» **Instructions to follow**:
Starting at the first entry below, repeat all the data word for word and drop the pictures.

» **Source records**:
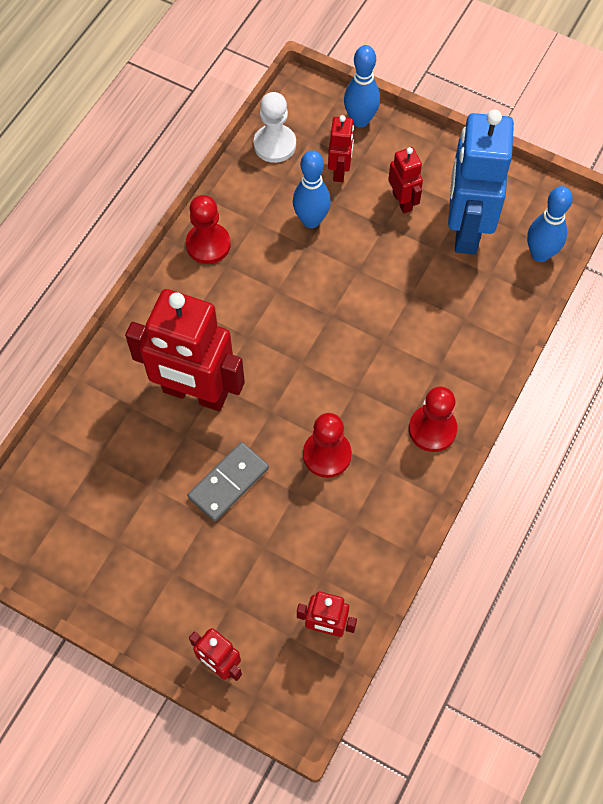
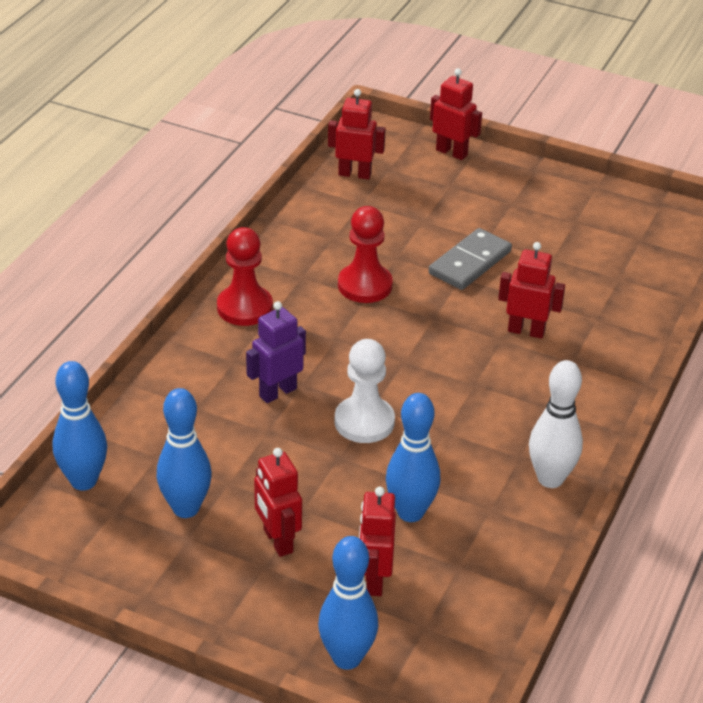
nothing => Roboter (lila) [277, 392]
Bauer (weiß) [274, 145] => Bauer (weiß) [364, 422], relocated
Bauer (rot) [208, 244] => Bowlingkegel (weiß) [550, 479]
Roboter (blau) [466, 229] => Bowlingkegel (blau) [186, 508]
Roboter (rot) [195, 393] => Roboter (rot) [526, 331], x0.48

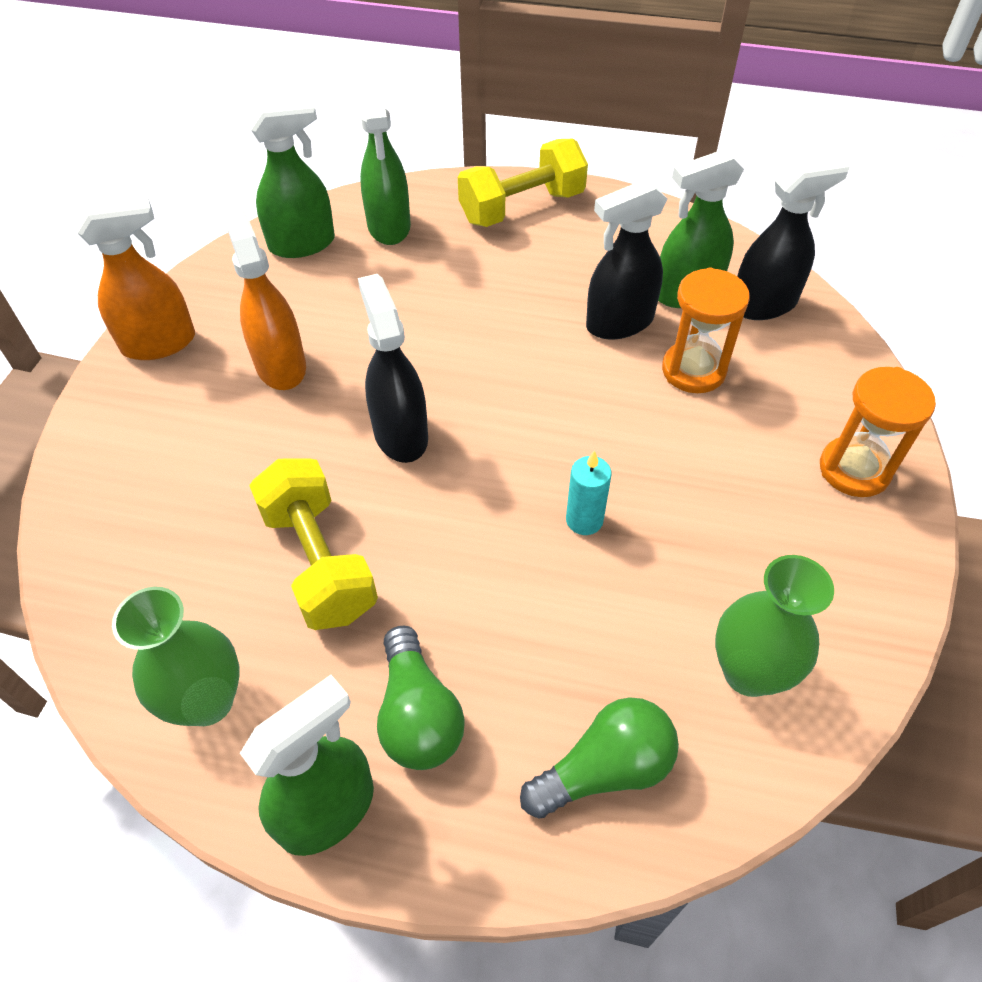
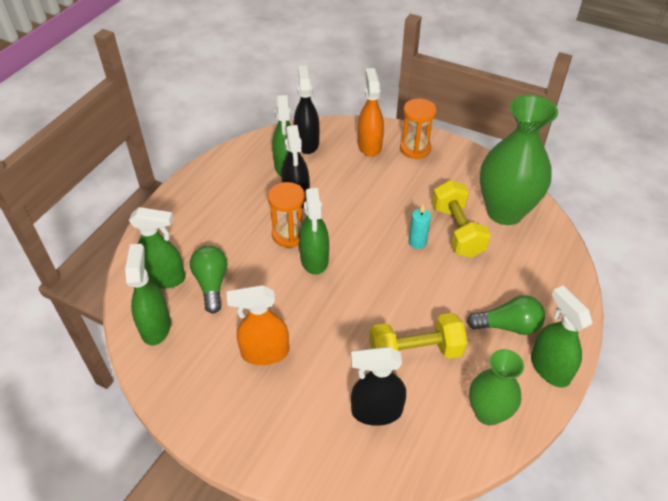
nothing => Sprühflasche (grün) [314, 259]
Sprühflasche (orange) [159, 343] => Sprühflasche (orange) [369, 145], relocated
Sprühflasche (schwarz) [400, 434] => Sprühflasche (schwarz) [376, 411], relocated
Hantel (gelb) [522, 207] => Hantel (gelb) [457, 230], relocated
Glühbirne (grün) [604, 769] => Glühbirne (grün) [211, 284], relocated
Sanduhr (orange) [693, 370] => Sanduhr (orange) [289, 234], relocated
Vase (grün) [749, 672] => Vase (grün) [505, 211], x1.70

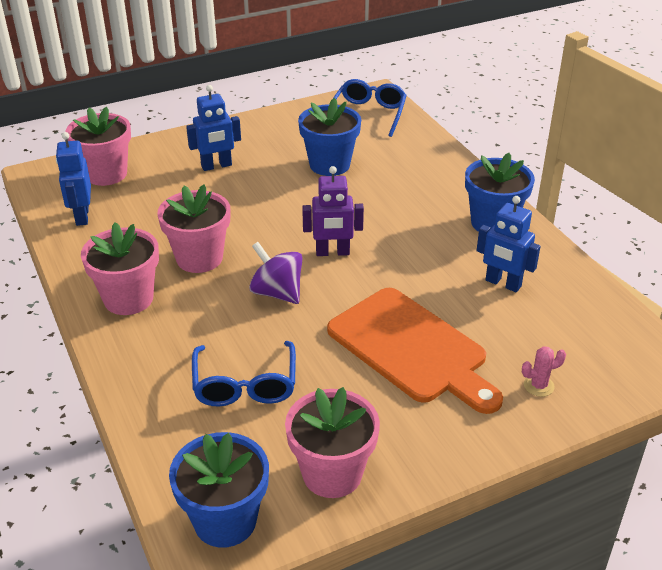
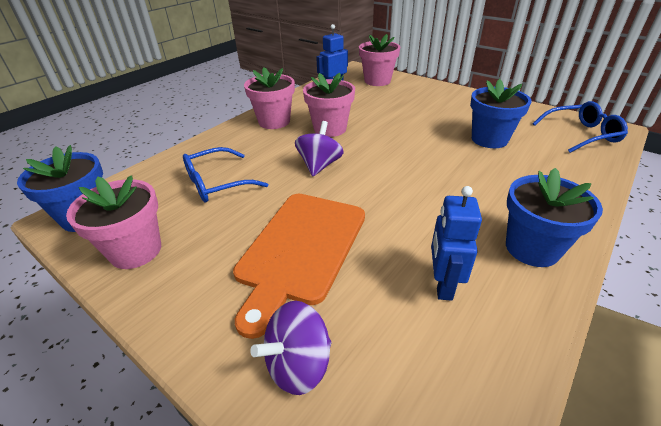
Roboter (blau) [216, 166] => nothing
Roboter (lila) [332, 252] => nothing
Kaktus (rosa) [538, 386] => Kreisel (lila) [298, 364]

» **Written response**:
nothing => Roboter (lila) [277, 392]
Bauer (weiß) [274, 145] => Bauer (weiß) [364, 422], relocated
Bauer (rot) [208, 244] => Bowlingkegel (weiß) [550, 479]
Roboter (blau) [466, 229] => Bowlingkegel (blau) [186, 508]
Roboter (rot) [195, 393] => Roboter (rot) [526, 331], x0.48

nothing => Sprühflasche (grün) [314, 259]
Sprühflasche (orange) [159, 343] => Sprühflasche (orange) [369, 145], relocated
Sprühflasche (schwarz) [400, 434] => Sprühflasche (schwarz) [376, 411], relocated
Hantel (gelb) [522, 207] => Hantel (gelb) [457, 230], relocated
Glühbirne (grün) [604, 769] => Glühbirne (grün) [211, 284], relocated
Sanduhr (orange) [693, 370] => Sanduhr (orange) [289, 234], relocated
Vase (grün) [749, 672] => Vase (grün) [505, 211], x1.70

Roboter (blau) [216, 166] => nothing
Roboter (lila) [332, 252] => nothing
Kaktus (rosa) [538, 386] => Kreisel (lila) [298, 364]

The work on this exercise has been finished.